Segment Open

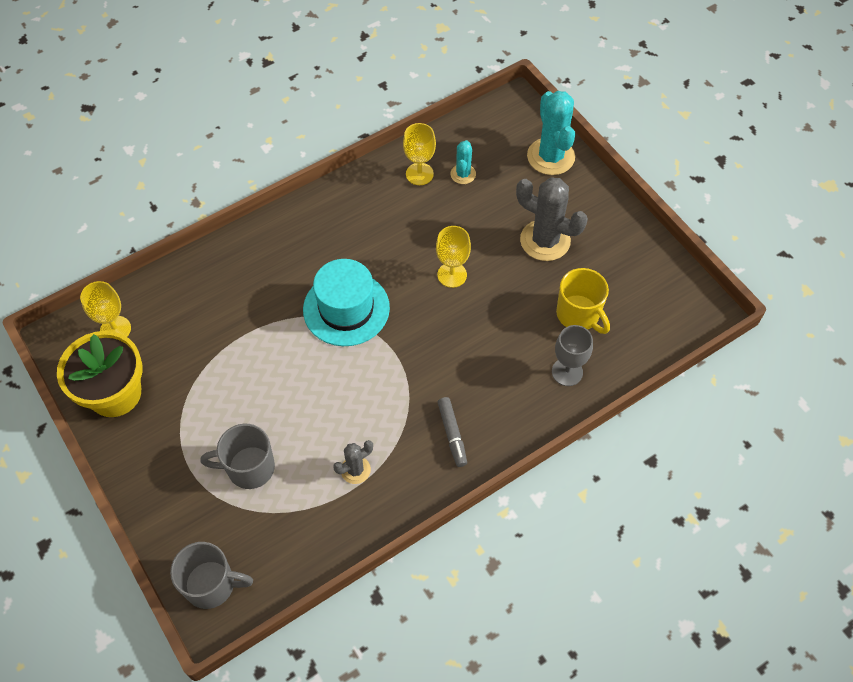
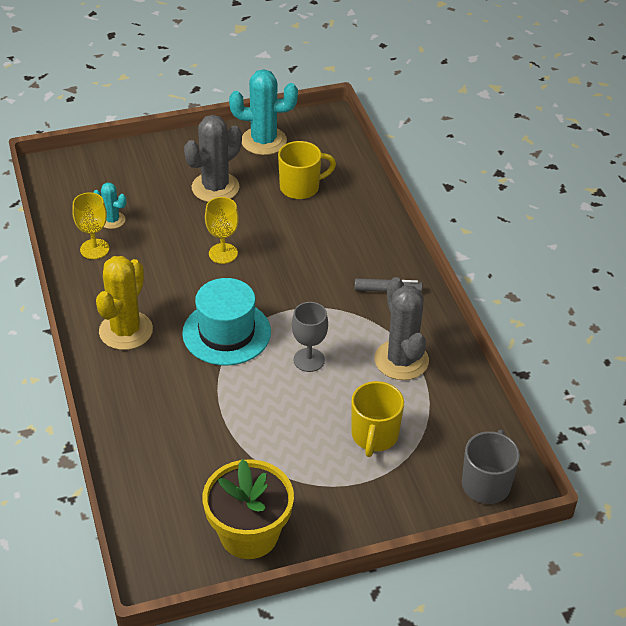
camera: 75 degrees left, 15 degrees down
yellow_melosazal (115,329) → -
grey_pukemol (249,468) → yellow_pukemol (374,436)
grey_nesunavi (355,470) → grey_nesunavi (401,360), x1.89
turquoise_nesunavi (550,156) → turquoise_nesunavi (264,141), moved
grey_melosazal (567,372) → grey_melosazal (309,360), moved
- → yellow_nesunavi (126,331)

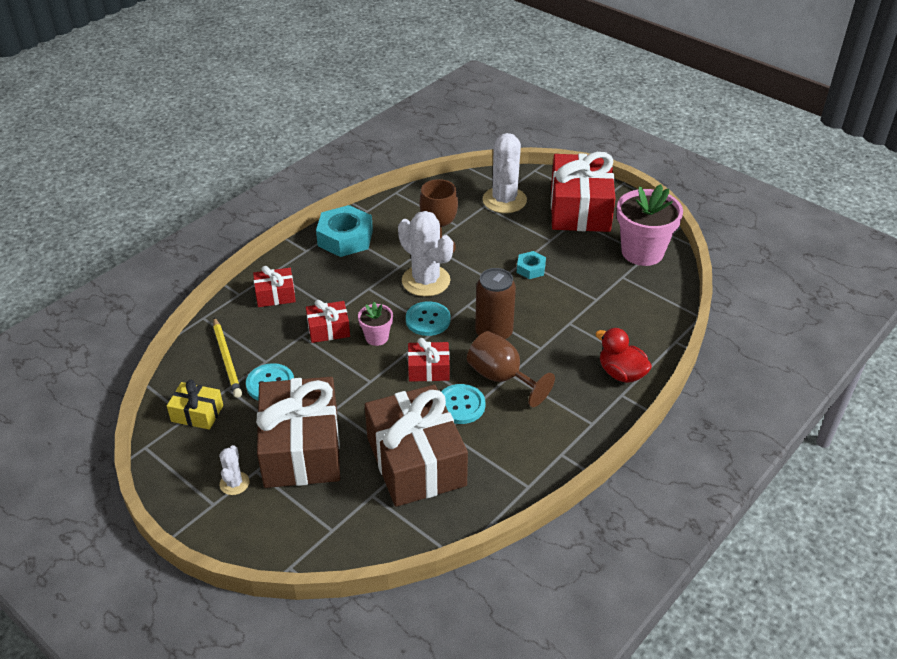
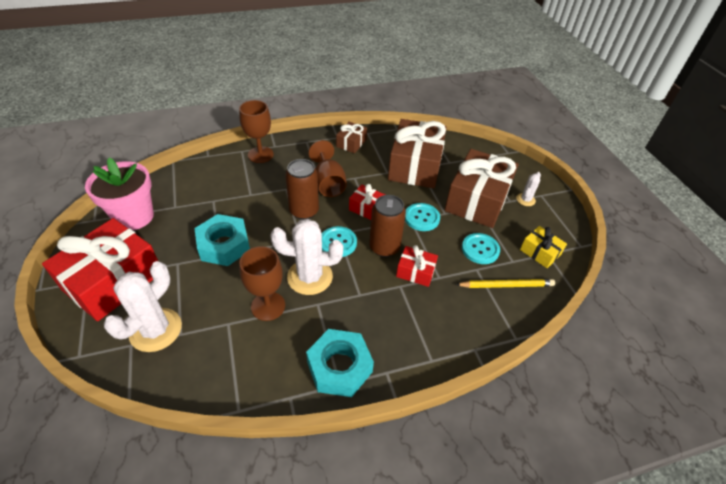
camera: 150 degrees left, 5 degrees up
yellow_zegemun (227,359) → yellow_zegemun (506,285), 75 degrees clockwise
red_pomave (275,295) → -
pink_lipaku (377,337) → brown_migezanen (384,247)
white_nesunavi (426,281) → white_nesunavi (310,277), 75 degrees counterclockwise
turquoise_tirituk (460,405) → turquoise_tirituk (422,218), moved
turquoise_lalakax (531,269) → turquoise_lalakax (224,245), x1.93
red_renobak (621,373) → brown_melosazal (260,155)
- → brown_pomave (351,143)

Segment Closed

▶ **Aim of the exercise**
Copy verbatim the span of lines that begins with the line holding "red_pomave (275,295) →" and ends at the last line of the records.

▶ **Task response**
red_pomave (275,295) → -
pink_lipaku (377,337) → brown_migezanen (384,247)
white_nesunavi (426,281) → white_nesunavi (310,277), 75 degrees counterclockwise
turquoise_tirituk (460,405) → turquoise_tirituk (422,218), moved
turquoise_lalakax (531,269) → turquoise_lalakax (224,245), x1.93
red_renobak (621,373) → brown_melosazal (260,155)
- → brown_pomave (351,143)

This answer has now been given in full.